> _Problem to solve_
Here is a block of entries. Write out its lines exactly, from the first through the one containing "grey dice: 7 -> 6".

——————

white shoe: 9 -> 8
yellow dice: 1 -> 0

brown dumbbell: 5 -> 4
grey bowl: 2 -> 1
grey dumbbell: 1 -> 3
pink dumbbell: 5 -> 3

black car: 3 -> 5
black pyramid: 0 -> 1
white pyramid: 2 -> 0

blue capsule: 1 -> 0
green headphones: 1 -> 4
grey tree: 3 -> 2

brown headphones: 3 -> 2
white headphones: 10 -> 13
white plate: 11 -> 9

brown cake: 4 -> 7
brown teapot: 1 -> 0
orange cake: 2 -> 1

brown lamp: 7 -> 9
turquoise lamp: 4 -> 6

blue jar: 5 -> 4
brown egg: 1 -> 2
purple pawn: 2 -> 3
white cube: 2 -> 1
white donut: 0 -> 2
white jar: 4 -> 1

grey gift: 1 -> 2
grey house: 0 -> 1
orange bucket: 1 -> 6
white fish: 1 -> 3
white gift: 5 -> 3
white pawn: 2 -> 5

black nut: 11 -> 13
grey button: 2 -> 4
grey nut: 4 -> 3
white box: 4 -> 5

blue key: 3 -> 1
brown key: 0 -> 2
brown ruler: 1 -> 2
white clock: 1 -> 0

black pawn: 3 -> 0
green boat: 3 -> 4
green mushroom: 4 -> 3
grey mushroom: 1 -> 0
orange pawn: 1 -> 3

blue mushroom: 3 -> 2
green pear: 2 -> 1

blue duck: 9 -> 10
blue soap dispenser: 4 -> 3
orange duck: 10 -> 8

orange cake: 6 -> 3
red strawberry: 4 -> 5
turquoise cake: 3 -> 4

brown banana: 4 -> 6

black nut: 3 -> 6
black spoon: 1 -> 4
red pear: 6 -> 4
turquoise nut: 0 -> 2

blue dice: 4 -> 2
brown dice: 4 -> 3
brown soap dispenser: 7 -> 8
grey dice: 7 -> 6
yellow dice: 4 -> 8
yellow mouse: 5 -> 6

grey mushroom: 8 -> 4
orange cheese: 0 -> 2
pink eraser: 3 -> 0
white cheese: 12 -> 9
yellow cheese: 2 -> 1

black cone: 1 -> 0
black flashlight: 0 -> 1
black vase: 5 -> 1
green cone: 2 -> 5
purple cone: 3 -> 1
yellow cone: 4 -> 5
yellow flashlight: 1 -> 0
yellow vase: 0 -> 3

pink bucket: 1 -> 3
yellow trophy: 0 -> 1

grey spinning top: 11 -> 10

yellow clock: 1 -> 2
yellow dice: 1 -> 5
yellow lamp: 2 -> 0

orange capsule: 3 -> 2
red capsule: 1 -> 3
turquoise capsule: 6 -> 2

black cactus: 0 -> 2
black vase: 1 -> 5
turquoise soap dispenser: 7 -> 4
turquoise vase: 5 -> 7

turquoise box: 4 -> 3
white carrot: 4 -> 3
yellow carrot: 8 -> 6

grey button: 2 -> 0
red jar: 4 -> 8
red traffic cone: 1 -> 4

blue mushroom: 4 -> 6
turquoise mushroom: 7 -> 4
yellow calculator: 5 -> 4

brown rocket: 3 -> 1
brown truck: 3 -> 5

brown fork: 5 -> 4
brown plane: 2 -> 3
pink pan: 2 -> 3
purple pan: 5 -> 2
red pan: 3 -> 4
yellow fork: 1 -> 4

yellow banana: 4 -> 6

——————

> _Exercise answer_
white shoe: 9 -> 8
yellow dice: 1 -> 0

brown dumbbell: 5 -> 4
grey bowl: 2 -> 1
grey dumbbell: 1 -> 3
pink dumbbell: 5 -> 3

black car: 3 -> 5
black pyramid: 0 -> 1
white pyramid: 2 -> 0

blue capsule: 1 -> 0
green headphones: 1 -> 4
grey tree: 3 -> 2

brown headphones: 3 -> 2
white headphones: 10 -> 13
white plate: 11 -> 9

brown cake: 4 -> 7
brown teapot: 1 -> 0
orange cake: 2 -> 1

brown lamp: 7 -> 9
turquoise lamp: 4 -> 6

blue jar: 5 -> 4
brown egg: 1 -> 2
purple pawn: 2 -> 3
white cube: 2 -> 1
white donut: 0 -> 2
white jar: 4 -> 1

grey gift: 1 -> 2
grey house: 0 -> 1
orange bucket: 1 -> 6
white fish: 1 -> 3
white gift: 5 -> 3
white pawn: 2 -> 5

black nut: 11 -> 13
grey button: 2 -> 4
grey nut: 4 -> 3
white box: 4 -> 5

blue key: 3 -> 1
brown key: 0 -> 2
brown ruler: 1 -> 2
white clock: 1 -> 0

black pawn: 3 -> 0
green boat: 3 -> 4
green mushroom: 4 -> 3
grey mushroom: 1 -> 0
orange pawn: 1 -> 3

blue mushroom: 3 -> 2
green pear: 2 -> 1

blue duck: 9 -> 10
blue soap dispenser: 4 -> 3
orange duck: 10 -> 8

orange cake: 6 -> 3
red strawberry: 4 -> 5
turquoise cake: 3 -> 4

brown banana: 4 -> 6

black nut: 3 -> 6
black spoon: 1 -> 4
red pear: 6 -> 4
turquoise nut: 0 -> 2

blue dice: 4 -> 2
brown dice: 4 -> 3
brown soap dispenser: 7 -> 8
grey dice: 7 -> 6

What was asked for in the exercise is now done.